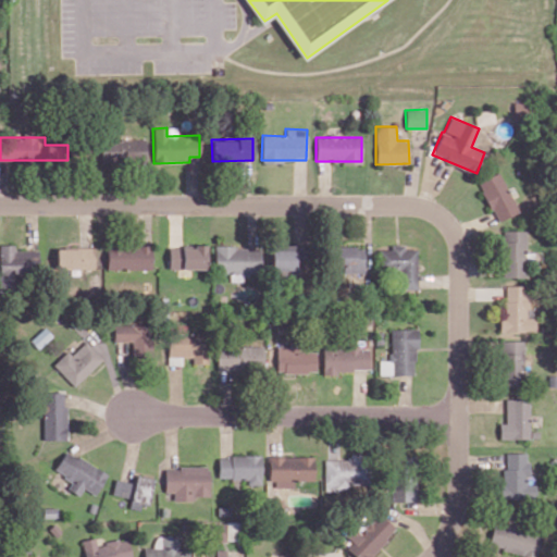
[(146,140),(98,139),(98,163),(145,163),(146,140)]
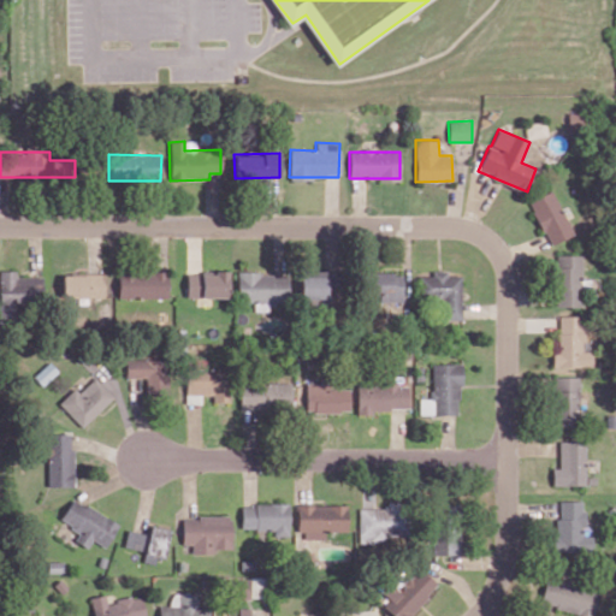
[(528,200),(548,246),(573,235),(552,189),(528,200)]
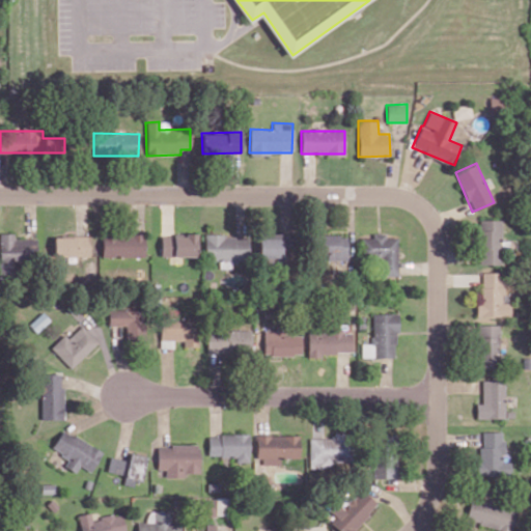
[(478,263),(500,264),(500,220),(478,219),(478,263)]
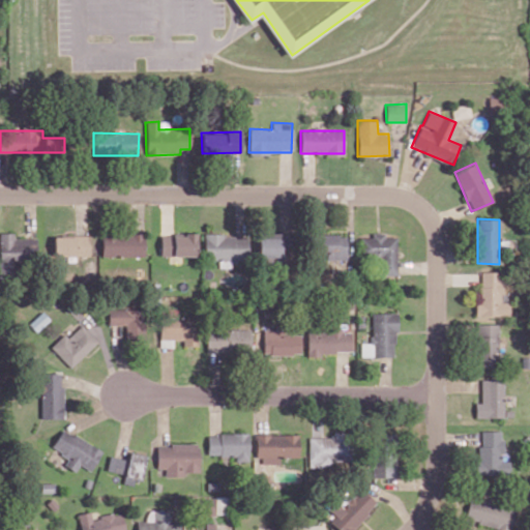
[(35,237),(13,238),(13,232),(0,232),(0,274),(12,275),(12,260),(36,260),(35,237)]
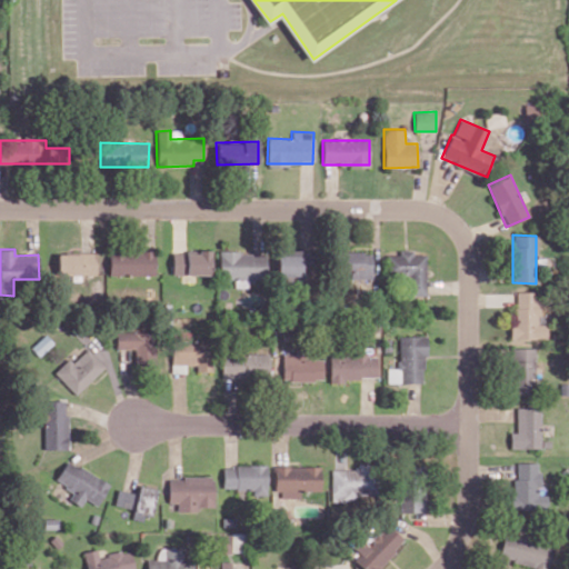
[(153,250),(109,251),(109,276),(155,275),(153,250)]
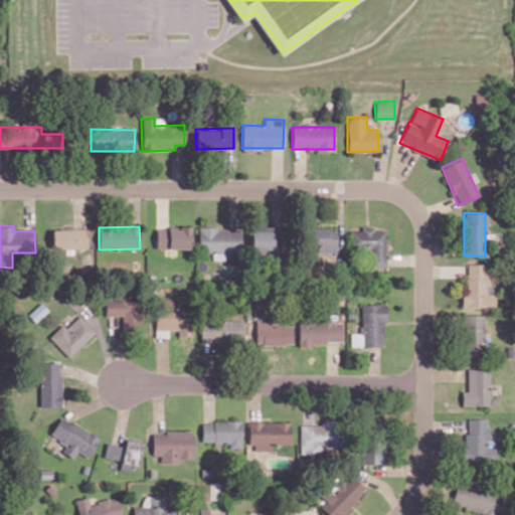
[(385,268),(385,230),(373,229),(373,226),(361,226),(361,230),(350,230),(349,251),(370,251),(369,267),(385,268)]
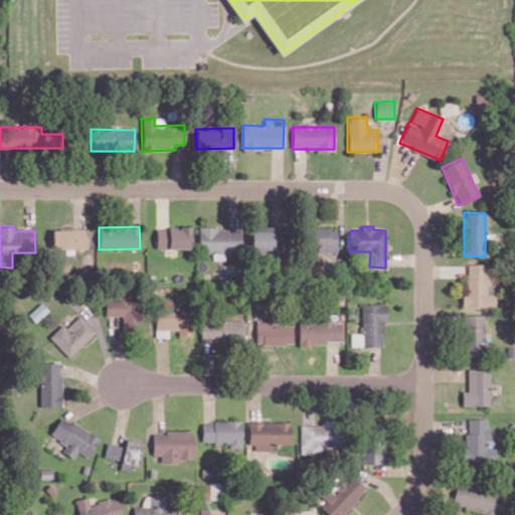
[(156,227),(156,248),(190,248),(190,228),(156,227)]
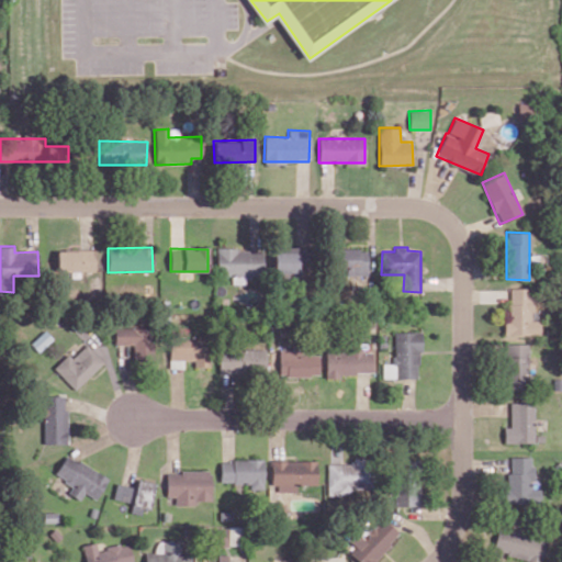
[(216,276),(261,274),(261,248),(216,249),(216,276)]
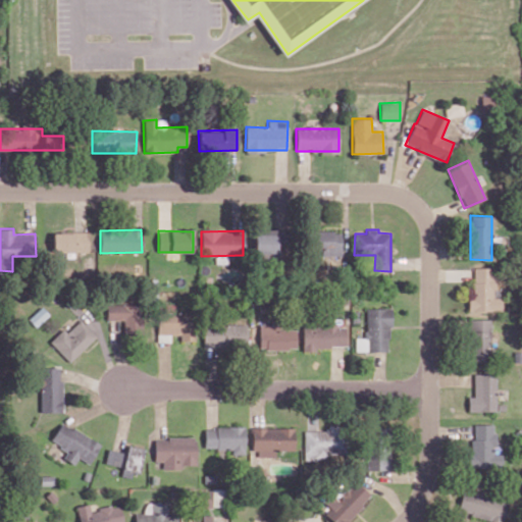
[(341,255),(340,230),(312,230),(312,247),(320,247),(320,256),(341,255)]
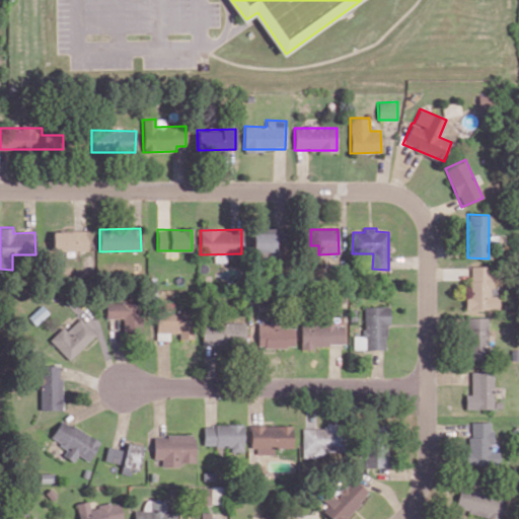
[(52,231),(52,250),(88,249),(87,230),(52,231)]
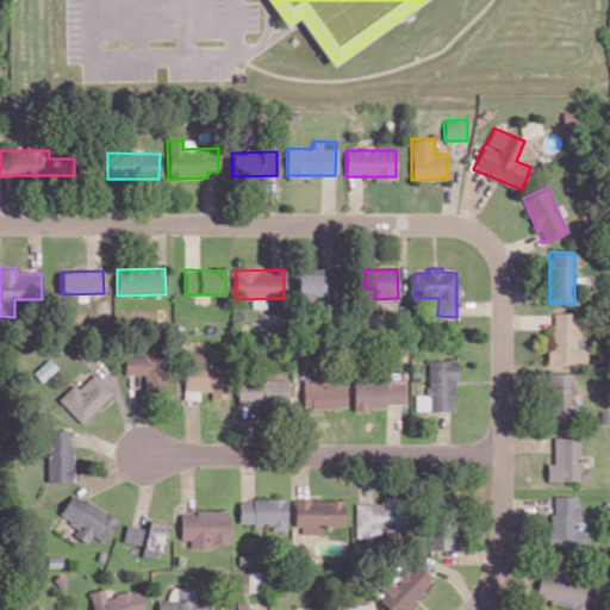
[(324,300),(324,273),(296,274),(297,302),(324,300)]
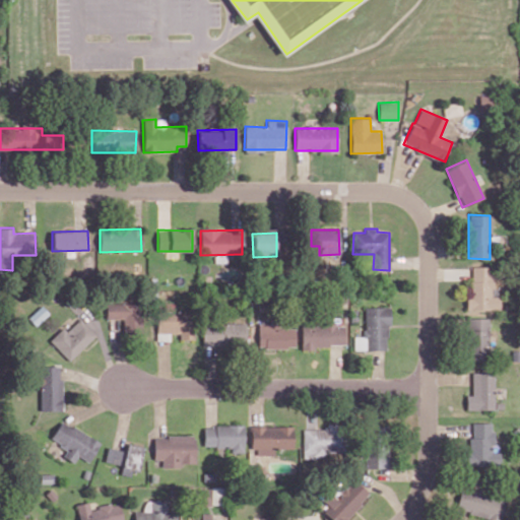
[(498,310),(499,288),(493,288),(493,266),(472,266),(472,277),(466,276),(465,309),(498,310)]
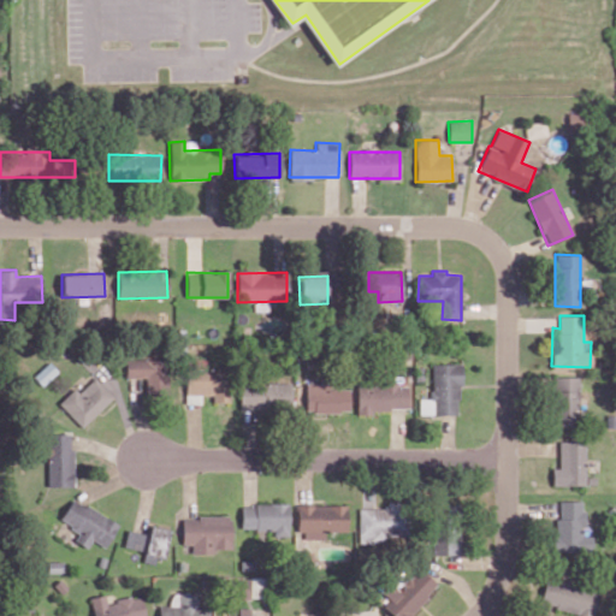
[(125,378),(146,378),(144,394),(167,394),(169,359),(125,357),(125,378)]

——

• **Exercise directions**
Skip the pictures and transcribe the rest of the records exactly.

• **Task output**
[(146,140),(98,139),(98,163),(145,163),(146,140)]
[(528,200),(548,246),(573,235),(552,189),(528,200)]
[(478,263),(500,264),(500,220),(478,219),(478,263)]
[(35,237),(13,238),(13,232),(0,232),(0,274),(12,275),(12,260),(36,260),(35,237)]
[(153,250),(109,251),(109,276),(155,275),(153,250)]
[(385,268),(385,230),(373,229),(373,226),(361,226),(361,230),(350,230),(349,251),(370,251),(369,267),(385,268)]
[(156,227),(156,248),(190,248),(190,228),(156,227)]
[(216,276),(261,274),(261,248),(216,249),(216,276)]
[(341,255),(340,230),(312,230),(312,247),(320,247),(320,256),(341,255)]
[(52,231),(52,250),(88,249),(87,230),(52,231)]
[(324,300),(324,273),(296,274),(297,302),(324,300)]
[(498,310),(499,288),(493,288),(493,266),(472,266),(472,277),(466,276),(465,309),(498,310)]
[(125,378),(146,378),(144,394),(167,394),(169,359),(125,357),(125,378)]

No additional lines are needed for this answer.